BEGIN
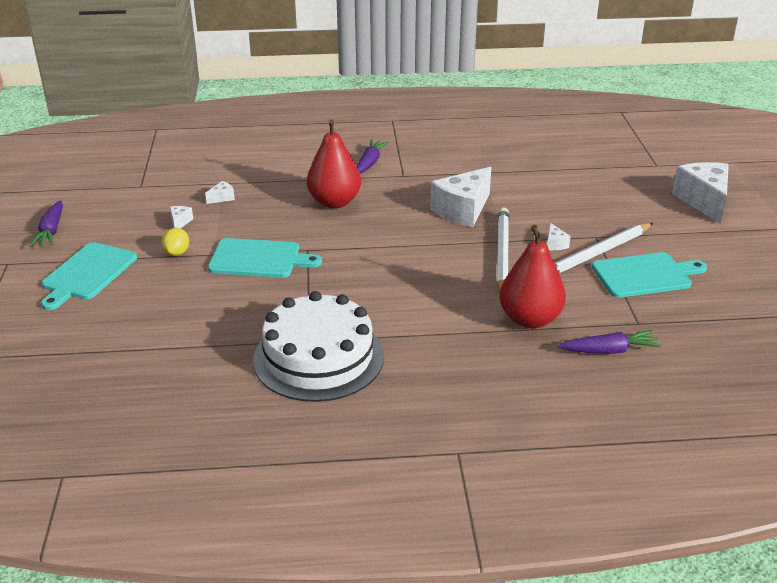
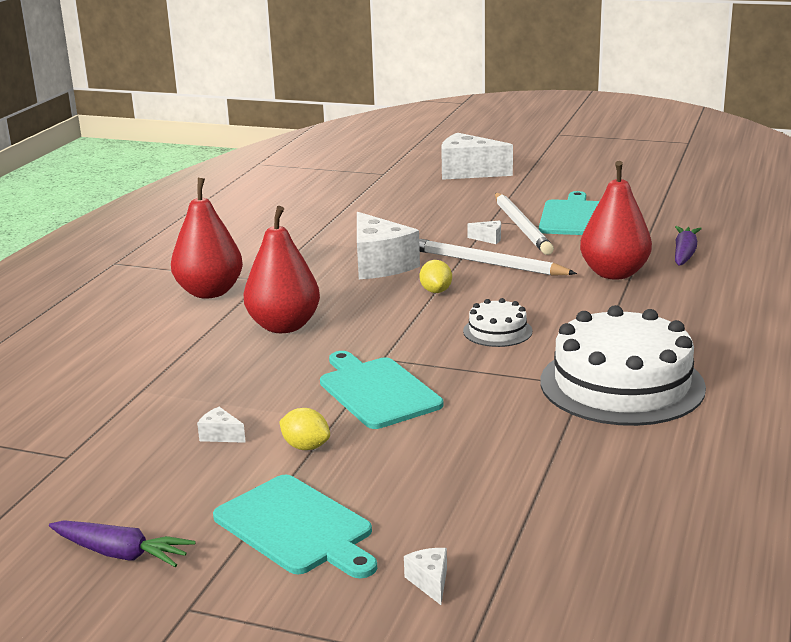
camera: 65 degrees left, 10 degrees down
white cheese [205,181,235,204] -> white cheese moved to [404,548,447,605]
turquoise cutting board [208,238,322,278] -> turquoise cutting board turned 60 degrees counterclockwise [320,351,443,429]
purple carrot [356,139,389,174] -> red pear [171,178,243,299]
none -> yellow lemon [420,260,452,293]
none -> white cake [463,298,532,347]

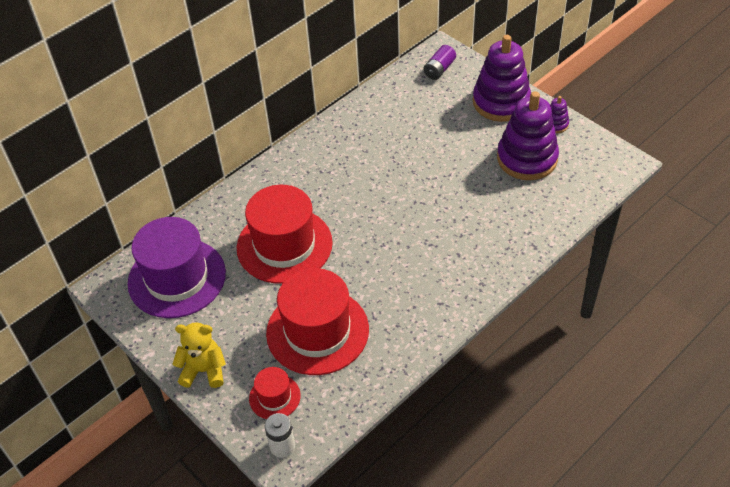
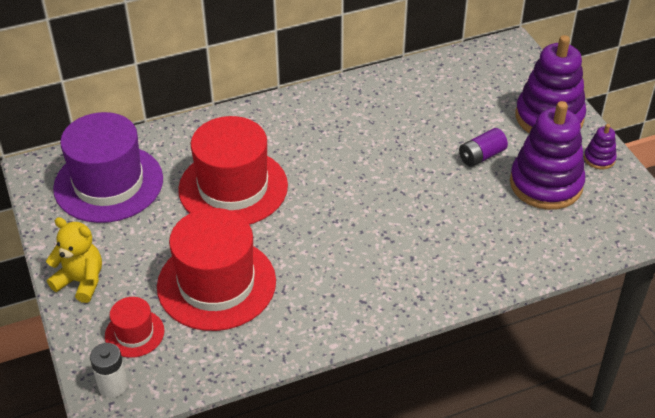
camera: 20 degrees right, 5 degrees down
purple battery [423,45,456,80] -> purple battery moved to [459,128,508,167]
END
Please transcribe the entries exactly, omitting the images.

camera: 65 degrees left, 10 degrees down
white cheese [205,181,235,204] -> white cheese moved to [404,548,447,605]
turquoise cutting board [208,238,322,278] -> turquoise cutting board turned 60 degrees counterclockwise [320,351,443,429]
purple carrot [356,139,389,174] -> red pear [171,178,243,299]
none -> yellow lemon [420,260,452,293]
none -> white cake [463,298,532,347]

camera: 20 degrees right, 5 degrees down
purple battery [423,45,456,80] -> purple battery moved to [459,128,508,167]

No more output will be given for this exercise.